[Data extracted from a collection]
'''

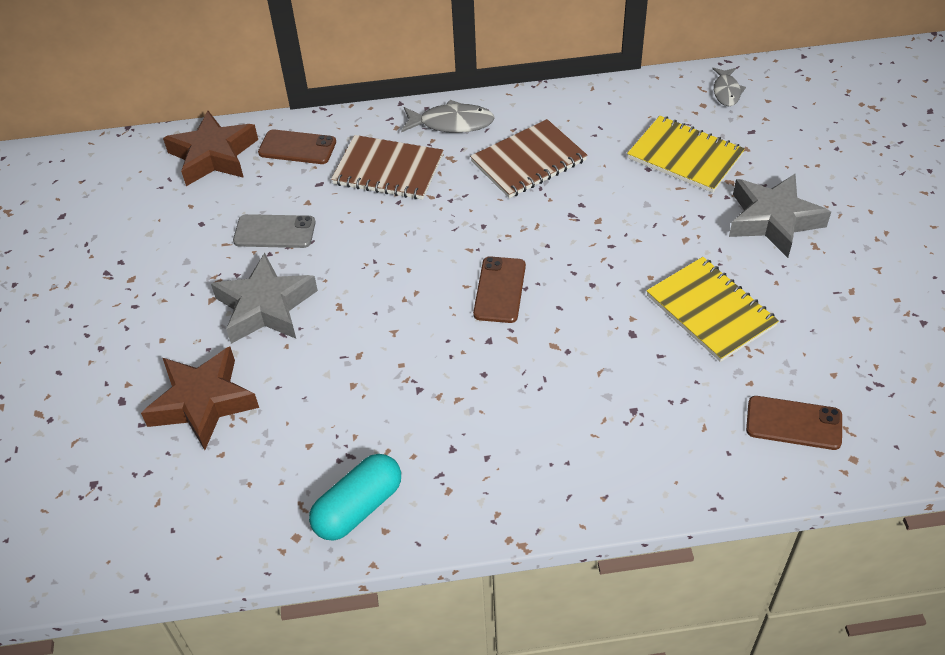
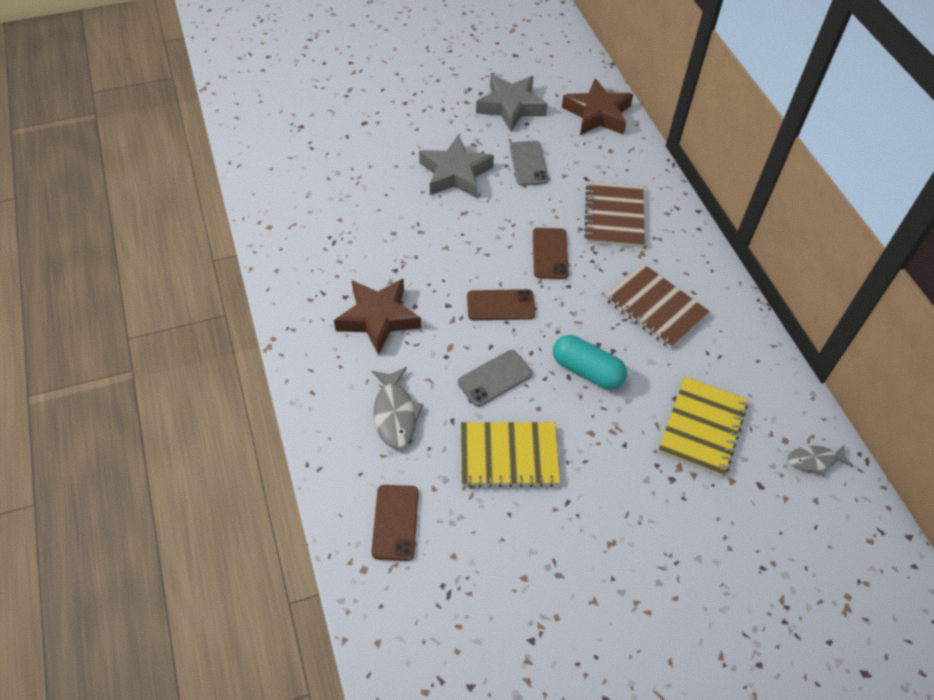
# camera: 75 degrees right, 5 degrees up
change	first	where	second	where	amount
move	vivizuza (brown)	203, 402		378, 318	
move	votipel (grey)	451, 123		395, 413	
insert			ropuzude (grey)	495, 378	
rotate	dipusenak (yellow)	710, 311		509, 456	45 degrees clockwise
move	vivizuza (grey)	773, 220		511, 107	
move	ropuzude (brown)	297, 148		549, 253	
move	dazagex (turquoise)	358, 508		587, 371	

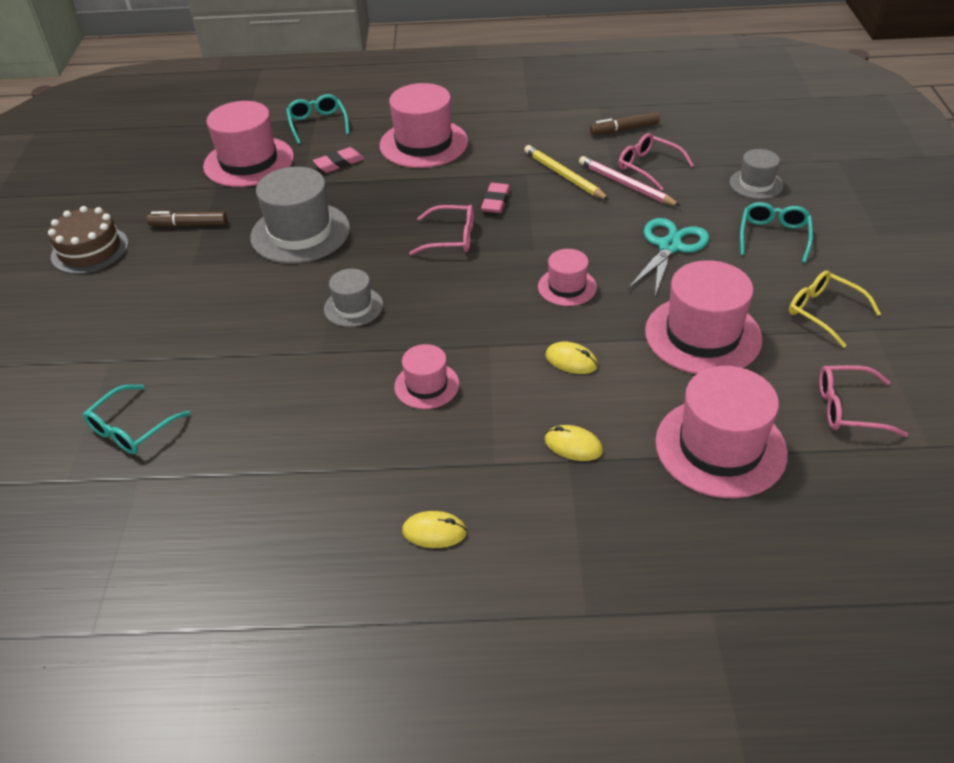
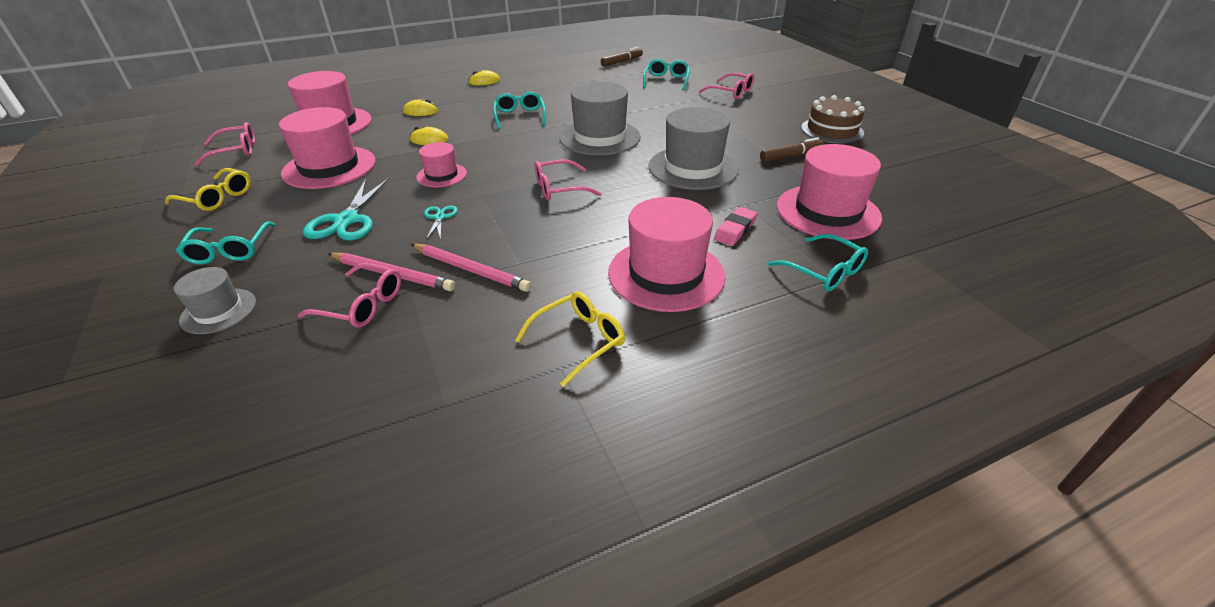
# camera: 155 degrees right, 5 degrees down
change	first	where	second	where	amount
recolor	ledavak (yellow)	564, 175	ledavak (pink)	471, 270	
insert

'''

### Instructions for the task
All of the data above should be printed again exactly, though none of the pictures belong in the copy.

### Task solution
# camera: 75 degrees right, 5 degrees up
change	first	where	second	where	amount
move	vivizuza (brown)	203, 402		378, 318	
move	votipel (grey)	451, 123		395, 413	
insert			ropuzude (grey)	495, 378	
rotate	dipusenak (yellow)	710, 311		509, 456	45 degrees clockwise
move	vivizuza (grey)	773, 220		511, 107	
move	ropuzude (brown)	297, 148		549, 253	
move	dazagex (turquoise)	358, 508		587, 371	

# camera: 155 degrees right, 5 degrees down
change	first	where	second	where	amount
recolor	ledavak (yellow)	564, 175	ledavak (pink)	471, 270	
insert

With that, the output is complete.